* [What the exercise asks] Rewrite the stretch of data from the line containing "Based on their spatial positions, is velvet" through the line containing "At what (x,y)" as a JSON list of strings, one string per line, with blank lines left out.

* [Supplied data]
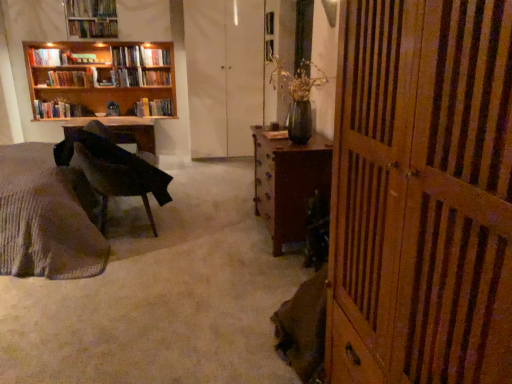
Find the location of a particular element. hardcover books at left, the 1th book positioned from the bottom is located at coordinates (60, 110).

Describe the element at coordinates (422, 194) in the screenshot. I see `wooden screen door at right, the second screen door positioned from the top` at that location.

What is the approximate width of knitted fabric bed at lower left?

knitted fabric bed at lower left is 1.48 meters wide.

Image resolution: width=512 pixels, height=384 pixels. Describe the element at coordinates (111, 178) in the screenshot. I see `velvet dark brown chair at left` at that location.

Locate an element on the screen. hardcover books at upper left, which is the first book in top-to-bottom order is located at coordinates (93, 28).

What is the approximate width of hardcover book at upper left, the sixth book ordered from the bottom?

hardcover book at upper left, the sixth book ordered from the bottom, is 7.46 inches in width.

I want to click on wooden bookshelf at upper left, so click(98, 81).

In the scene shown: From the image's perspective, would you say white matte screen door at center, positioned as the 2th screen door in front-to-back order, is shown under hardcover book at upper left, the sixth book ordered from the bottom?

Indeed, from the image's perspective, white matte screen door at center, positioned as the 2th screen door in front-to-back order, is shown beneath hardcover book at upper left, the sixth book ordered from the bottom.

Is point (234, 75) farther from viewer compared to point (143, 60)?

No, it is not.

From a real-world perspective, is white matte screen door at center, which ranks as the second screen door in right-to-left order, physically above hardcover book at upper left, positioned as the second book in top-to-bottom order?

No, from a real-world perspective, white matte screen door at center, which ranks as the second screen door in right-to-left order, is not above hardcover book at upper left, positioned as the second book in top-to-bottom order.

Consider the image. Is wooden screen door at right, which appears as the 1th screen door when viewed from the front, facing towards hardcover books at upper left, which is the first book in top-to-bottom order?

No.

Considering the positions of points (479, 19) and (100, 36), is point (479, 19) farther from camera compared to point (100, 36)?

No.

Is wooden screen door at right, the second screen door positioned from the top, further to camera compared to hardcover books at upper left, the seventh book positioned from the bottom?

No, it is in front of hardcover books at upper left, the seventh book positioned from the bottom.

Can we say wooden screen door at right, the second screen door positioned from the top, lies outside hardcover books at upper left, which is the first book in top-to-bottom order?

Yes, wooden screen door at right, the second screen door positioned from the top, is outside of hardcover books at upper left, which is the first book in top-to-bottom order.

How different are the orientations of white matte screen door at center, the 1th screen door from the left, and matte black table at left in degrees?

There is a 0.0863-degree angle between the facing directions of white matte screen door at center, the 1th screen door from the left, and matte black table at left.

Does point (214, 145) appear closer or farther from the camera than point (98, 134)?

Point (214, 145).

Could you measure the distance between white matte screen door at center, which ranks as the second screen door in right-to-left order, and matte black table at left?

white matte screen door at center, which ranks as the second screen door in right-to-left order, and matte black table at left are 1.18 meters apart.

From a real-world perspective, does white matte screen door at center, the 1th screen door from the left, sit lower than matte black table at left?

Incorrect, from a real-world perspective, white matte screen door at center, the 1th screen door from the left, is higher than matte black table at left.

From the image's perspective, which one is positioned higher, hardcover book at upper left, the fourth book ordered from the bottom, or hardcover book at upper left, which is counted as the fifth book, starting from the top?

hardcover book at upper left, the fourth book ordered from the bottom, from the image's perspective.

Can you confirm if hardcover book at upper left, the fourth book ordered from the bottom, is positioned to the left of hardcover book at upper left, acting as the 3th book starting from the bottom?

In fact, hardcover book at upper left, the fourth book ordered from the bottom, is to the right of hardcover book at upper left, acting as the 3th book starting from the bottom.

Considering the relative sizes of hardcover book at upper left, the fourth book ordered from the bottom, and hardcover book at upper left, acting as the 3th book starting from the bottom, in the image provided, is hardcover book at upper left, the fourth book ordered from the bottom, bigger than hardcover book at upper left, acting as the 3th book starting from the bottom,?

No.

How many degrees apart are the facing directions of hardcover book at upper left, the fourth book ordered from the bottom, and hardcover book at upper left, acting as the 3th book starting from the bottom?

The facing directions of hardcover book at upper left, the fourth book ordered from the bottom, and hardcover book at upper left, acting as the 3th book starting from the bottom, are 0.00618 degrees apart.

Find the location of `book that is the 2nd object located in front of the hardcover books at left, acting as the 2th book starting from the bottom`. book that is the 2nd object located in front of the hardcover books at left, acting as the 2th book starting from the bottom is located at coordinates (93, 28).

Between hardcover books at left, acting as the 2th book starting from the bottom, and hardcover books at upper left, which is the first book in top-to-bottom order, which one appears on the right side from the viewer's perspective?

hardcover books at upper left, which is the first book in top-to-bottom order.

Could you measure the distance between hardcover books at left, positioned as the sixth book in top-to-bottom order, and hardcover books at upper left, the seventh book positioned from the bottom?

Result: hardcover books at left, positioned as the sixth book in top-to-bottom order, is 24.40 inches away from hardcover books at upper left, the seventh book positioned from the bottom.

Is hardcover books at left, acting as the 2th book starting from the bottom, thinner than hardcover books at upper left, which is the first book in top-to-bottom order?

In fact, hardcover books at left, acting as the 2th book starting from the bottom, might be wider than hardcover books at upper left, which is the first book in top-to-bottom order.

Is white matte screen door at center, which ranks as the second screen door in right-to-left order, positioned with its back to wooden carved desk at center?

No, white matte screen door at center, which ranks as the second screen door in right-to-left order, is not facing away from wooden carved desk at center.

Is white matte screen door at center, which ranks as the first screen door in top-to-bottom order, with wooden carved desk at center?

No.

Which is behind, white matte screen door at center, positioned as the 2th screen door in front-to-back order, or wooden carved desk at center?

white matte screen door at center, positioned as the 2th screen door in front-to-back order, is further from the camera.

From a real-world perspective, is white matte screen door at center, which ranks as the first screen door in top-to-bottom order, located beneath wooden carved desk at center?

No.

Which of these two, hardcover books at left, acting as the 2th book starting from the bottom, or hardcover books at left, the 1th book positioned from the bottom, is thinner?

hardcover books at left, acting as the 2th book starting from the bottom.

In the scene shown: Is hardcover books at left, acting as the 2th book starting from the bottom, not near hardcover books at left, the 1th book positioned from the bottom?

hardcover books at left, acting as the 2th book starting from the bottom, is near hardcover books at left, the 1th book positioned from the bottom, not far away.

Considering the relative positions of hardcover books at left, positioned as the sixth book in top-to-bottom order, and hardcover books at left, the 1th book positioned from the bottom, in the image provided, is hardcover books at left, positioned as the sixth book in top-to-bottom order, behind hardcover books at left, the 1th book positioned from the bottom,?

No, hardcover books at left, positioned as the sixth book in top-to-bottom order, is closer to the viewer.

From the white matte screen door at center, which is the second screen door in bottom-to-top order, count 7th books backward and point to it. Please provide its 2D coordinates.

[(155, 57)]

The height and width of the screenshot is (384, 512). I want to click on the 2nd screen door below the hardcover books at upper left, the seventh book positioned from the bottom (from the image's perspective), so click(x=422, y=194).

When comparing their distances from hardcover books at left, acting as the 2th book starting from the bottom, does wooden bookshelf at upper left or hardcover book at upper center, the 5th book ordered from the bottom, seem closer?

The object closer to hardcover books at left, acting as the 2th book starting from the bottom, is wooden bookshelf at upper left.

Looking at the image, which one is located further to hardcover book at upper center, the 5th book ordered from the bottom, hardcover book at upper left, which is counted as the fifth book, starting from the top, or velvet dark brown chair at left?

velvet dark brown chair at left is further to hardcover book at upper center, the 5th book ordered from the bottom.

Considering their positions, is hardcover books at left, acting as the seventh book starting from the top, positioned further to hardcover book at upper left, which is counted as the fifth book, starting from the top, than hardcover book at upper center, which is the 3th book in top-to-bottom order?

Based on the image, hardcover book at upper center, which is the 3th book in top-to-bottom order, appears to be further to hardcover book at upper left, which is counted as the fifth book, starting from the top.

From the image, which object appears to be farther from velvet dark brown chair at left, matte black table at left or hardcover book at upper left, which is counted as the fifth book, starting from the top?

The object further to velvet dark brown chair at left is hardcover book at upper left, which is counted as the fifth book, starting from the top.

When comparing their distances from hardcover books at left, the 1th book positioned from the bottom, does hardcover book at upper left, which ranks as the 4th book in top-to-bottom order, or hardcover book at upper left, positioned as the second book in top-to-bottom order, seem further?

hardcover book at upper left, positioned as the second book in top-to-bottom order.

Based on their spatial positions, is velvet dark brown chair at left or hardcover book at upper left, positioned as the second book in top-to-bottom order, closer to wooden screen door at right, marked as the 1th screen door in a bottom-to-top arrangement?

velvet dark brown chair at left is closer to wooden screen door at right, marked as the 1th screen door in a bottom-to-top arrangement.

Based on their spatial positions, is hardcover book at upper left, which ranks as the 4th book in top-to-bottom order, or hardcover book at upper left, positioned as the second book in top-to-bottom order, closer to matte black table at left?

Among the two, hardcover book at upper left, positioned as the second book in top-to-bottom order, is located nearer to matte black table at left.

Considering their positions, is hardcover book at upper left, the sixth book ordered from the bottom, positioned further to wooden screen door at right, marked as the 1th screen door in a right-to-left arrangement, than knitted fabric bed at lower left?

Among the two, hardcover book at upper left, the sixth book ordered from the bottom, is located further to wooden screen door at right, marked as the 1th screen door in a right-to-left arrangement.

Identify the location of screen door between knitted fabric bed at lower left and hardcover books at left, acting as the seventh book starting from the top, from front to back. Image resolution: width=512 pixels, height=384 pixels. (224, 74).

Find the location of `screen door positioned between velvet dark brown chair at left and matte black table at left from near to far`. screen door positioned between velvet dark brown chair at left and matte black table at left from near to far is located at coordinates (224, 74).

At what (x,y) coordinates should I click in order to perform the action: click on screen door located between wooden carved desk at center and wooden bookshelf at upper left in the depth direction. Please return your answer as a coordinate pair (x, y). The height and width of the screenshot is (384, 512). Looking at the image, I should click on (224, 74).

Where is `bookcase between wooden carved desk at center and hardcover book at upper center, which is the 3th book in top-to-bottom order, along the z-axis`? The width and height of the screenshot is (512, 384). bookcase between wooden carved desk at center and hardcover book at upper center, which is the 3th book in top-to-bottom order, along the z-axis is located at coordinates (98, 81).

* [Answer for this exercise]
[
  "Based on their spatial positions, is velvet dark brown chair at left or hardcover book at upper left, positioned as the second book in top-to-bottom order, closer to wooden screen door at right, marked as the 1th screen door in a bottom-to-top arrangement?",
  "velvet dark brown chair at left is closer to wooden screen door at right, marked as the 1th screen door in a bottom-to-top arrangement.",
  "Based on their spatial positions, is hardcover book at upper left, which ranks as the 4th book in top-to-bottom order, or hardcover book at upper left, positioned as the second book in top-to-bottom order, closer to matte black table at left?",
  "Among the two, hardcover book at upper left, positioned as the second book in top-to-bottom order, is located nearer to matte black table at left.",
  "Considering their positions, is hardcover book at upper left, the sixth book ordered from the bottom, positioned further to wooden screen door at right, marked as the 1th screen door in a right-to-left arrangement, than knitted fabric bed at lower left?",
  "Among the two, hardcover book at upper left, the sixth book ordered from the bottom, is located further to wooden screen door at right, marked as the 1th screen door in a right-to-left arrangement.",
  "Identify the location of screen door between knitted fabric bed at lower left and hardcover books at left, acting as the seventh book starting from the top, from front to back. Image resolution: width=512 pixels, height=384 pixels. (224, 74).",
  "Find the location of `screen door positioned between velvet dark brown chair at left and matte black table at left from near to far`. screen door positioned between velvet dark brown chair at left and matte black table at left from near to far is located at coordinates (224, 74).",
  "At what (x,y) coordinates should I click in order to perform the action: click on screen door located between wooden carved desk at center and wooden bookshelf at upper left in the depth direction. Please return your answer as a coordinate pair (x, y). The height and width of the screenshot is (384, 512). Looking at the image, I should click on (224, 74)."
]